**Source records:**
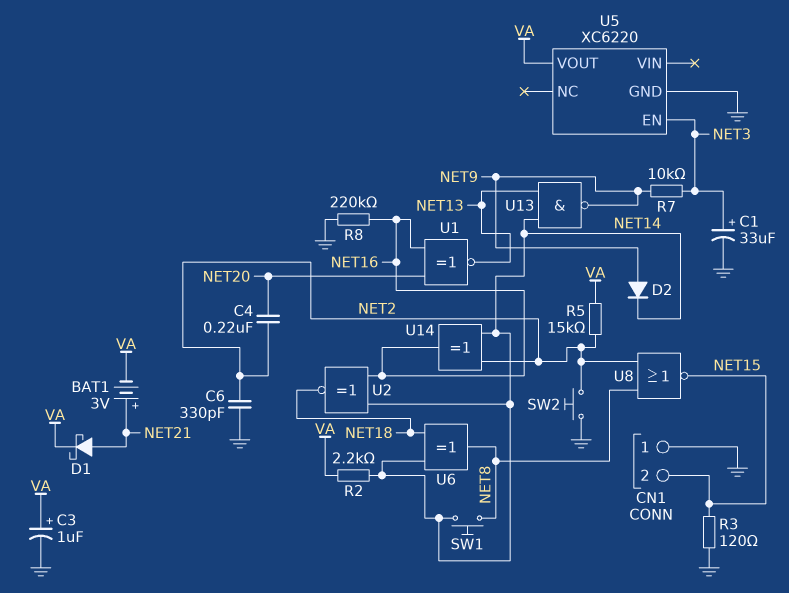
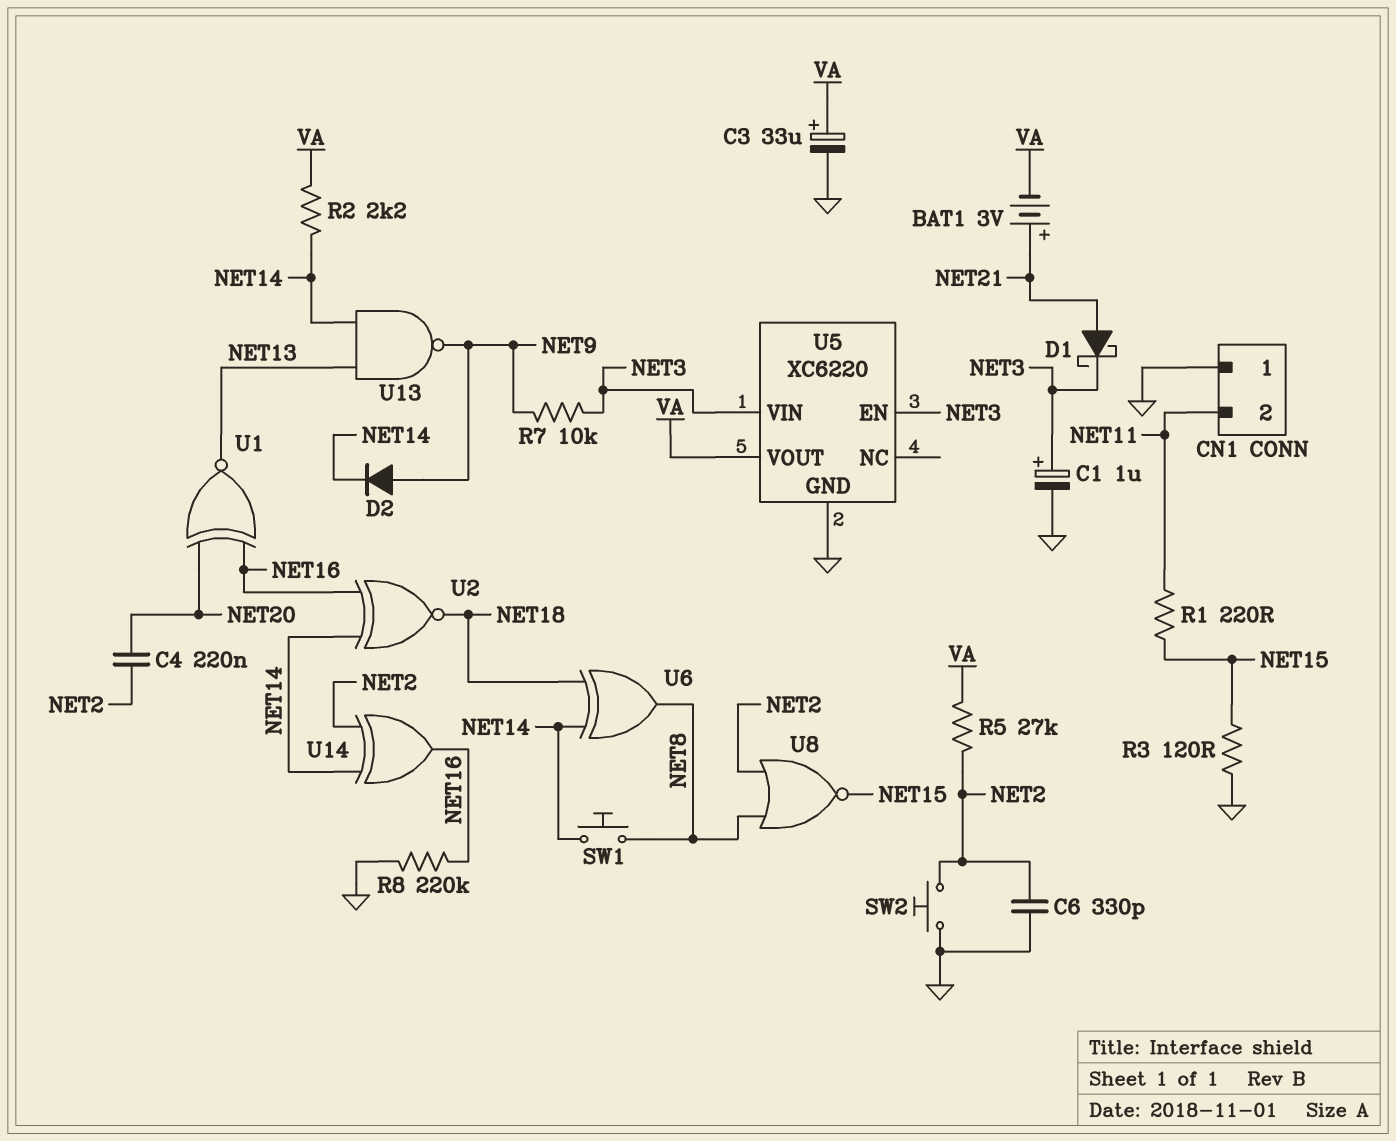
C1: 33uF (plus NET3, minus GND) -> 1uF (plus NET3, minus GND)
C3: 1uF (plus VA, minus GND) -> 33uF (plus VA, minus GND)
CN1 pin 2: NET15 -> NET11
D1: schottky (A NET21, K VA) -> schottky (A NET21, K NET3)
R1: none -> 220 (NET11, NET15)
R5: 15k (NET2, VA) -> 27k (NET2, VA)
U5 pin VIN: none -> NET3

**Assigned task:** All of the material above must be retyped exactly, line for line, with the images dropped.

**Your solution:**
C1: 33uF (plus NET3, minus GND) -> 1uF (plus NET3, minus GND)
C3: 1uF (plus VA, minus GND) -> 33uF (plus VA, minus GND)
CN1 pin 2: NET15 -> NET11
D1: schottky (A NET21, K VA) -> schottky (A NET21, K NET3)
R1: none -> 220 (NET11, NET15)
R5: 15k (NET2, VA) -> 27k (NET2, VA)
U5 pin VIN: none -> NET3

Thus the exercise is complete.